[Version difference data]

------------------------

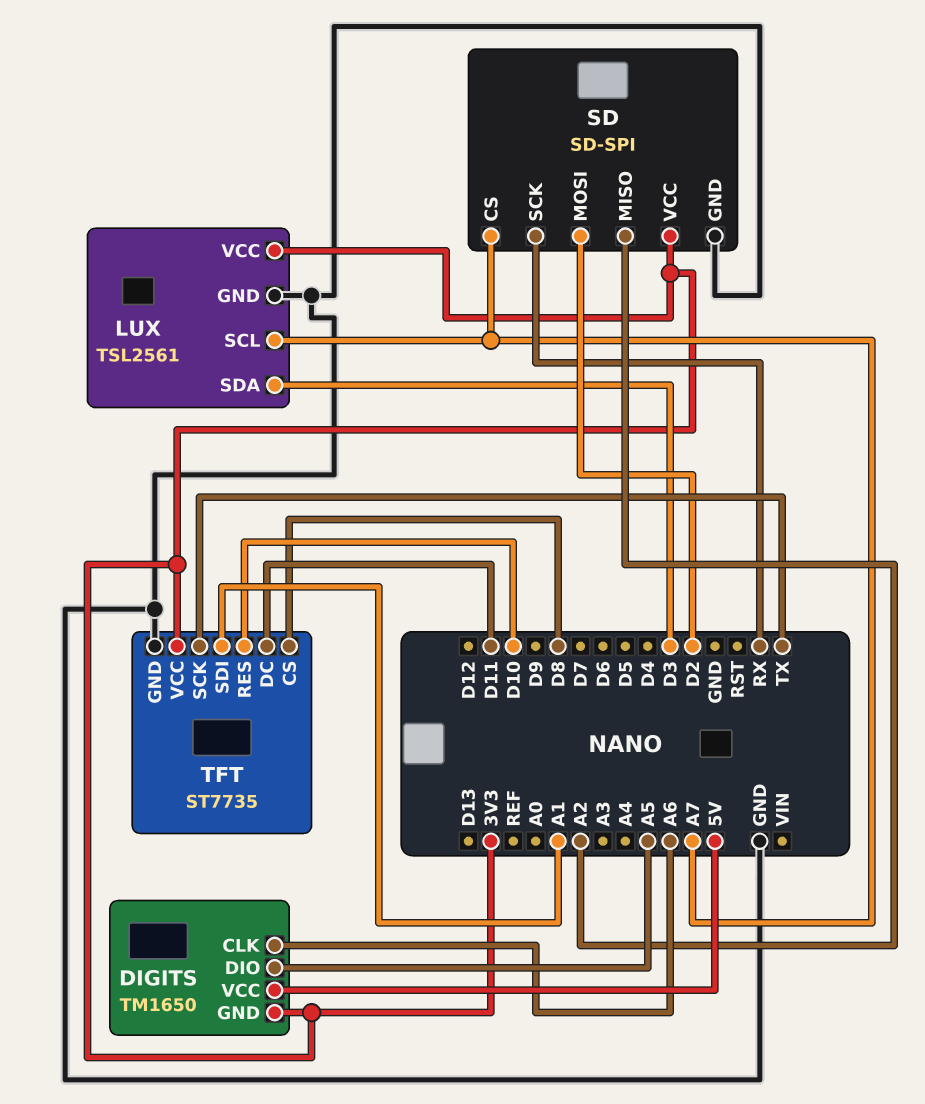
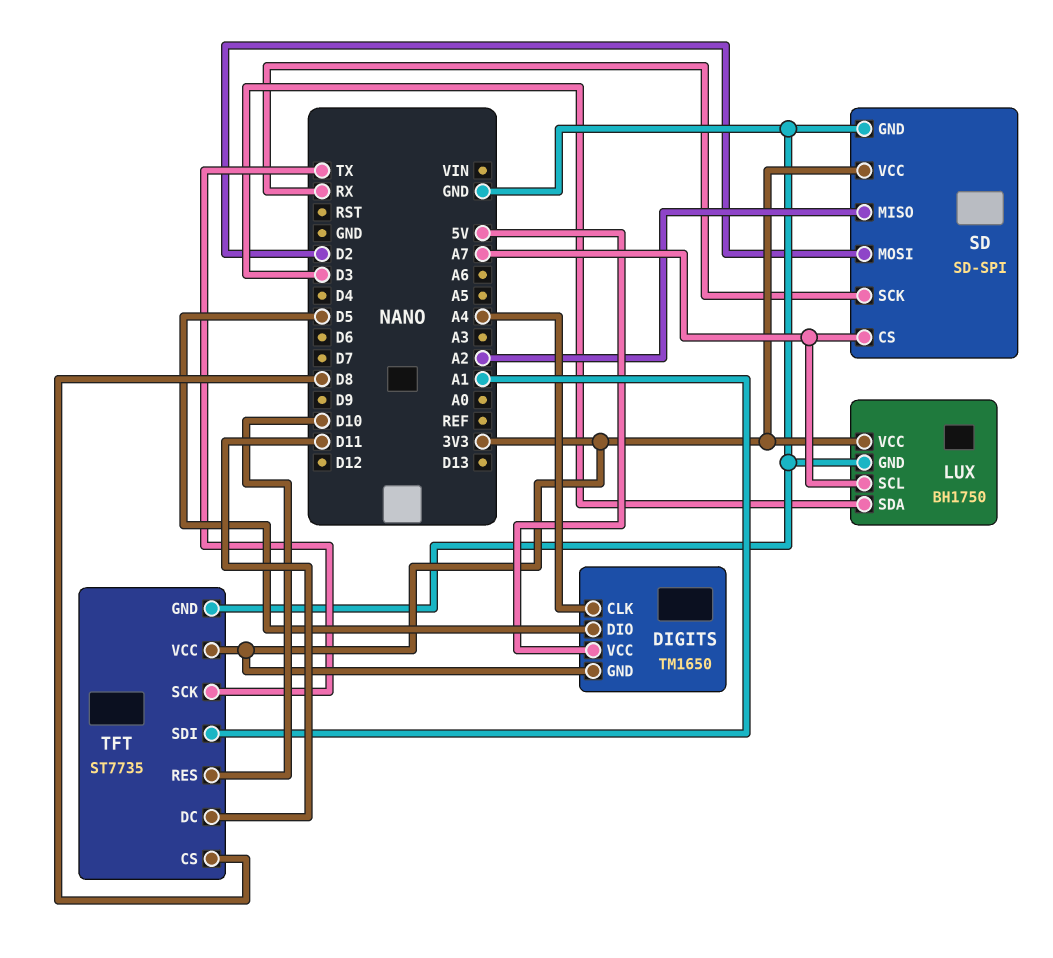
DIGITS pin CLK: A6 -> A4
DIGITS pin DIO: A5 -> D5
LUX: TSL2561 -> BH1750

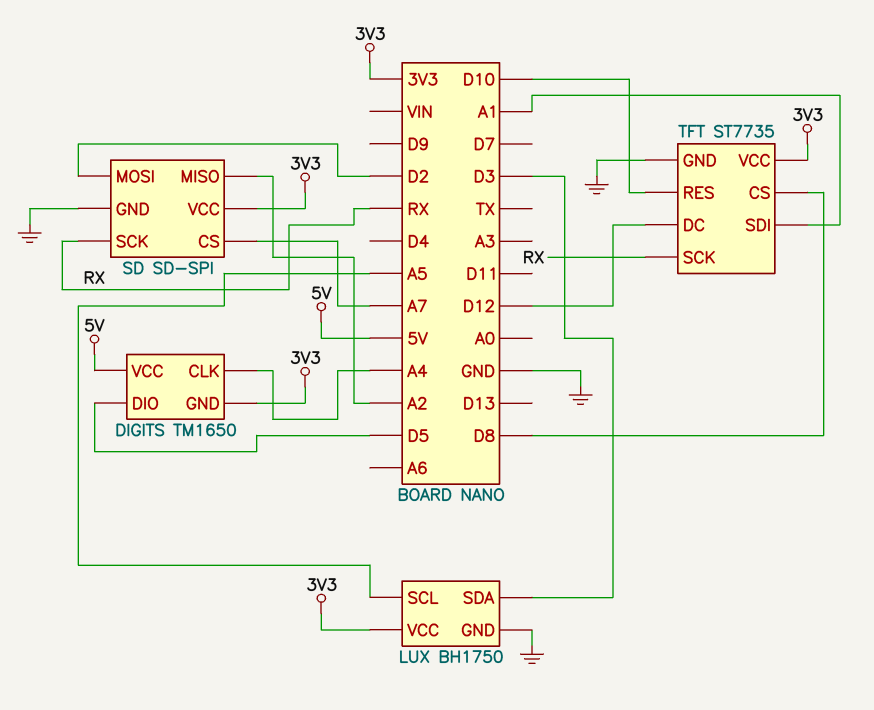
LUX pin SCL: A7 -> A5
TFT pin DC: D11 -> D12
TFT pin SCK: TX -> RX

------------------------

AIM OF THE TASK:
All records must be output exactly as they are, except for the pictures, which are left out.

RESULT OF THE EXERCISE:
DIGITS pin CLK: A6 -> A4
DIGITS pin DIO: A5 -> D5
LUX: TSL2561 -> BH1750

LUX pin SCL: A7 -> A5
TFT pin DC: D11 -> D12
TFT pin SCK: TX -> RX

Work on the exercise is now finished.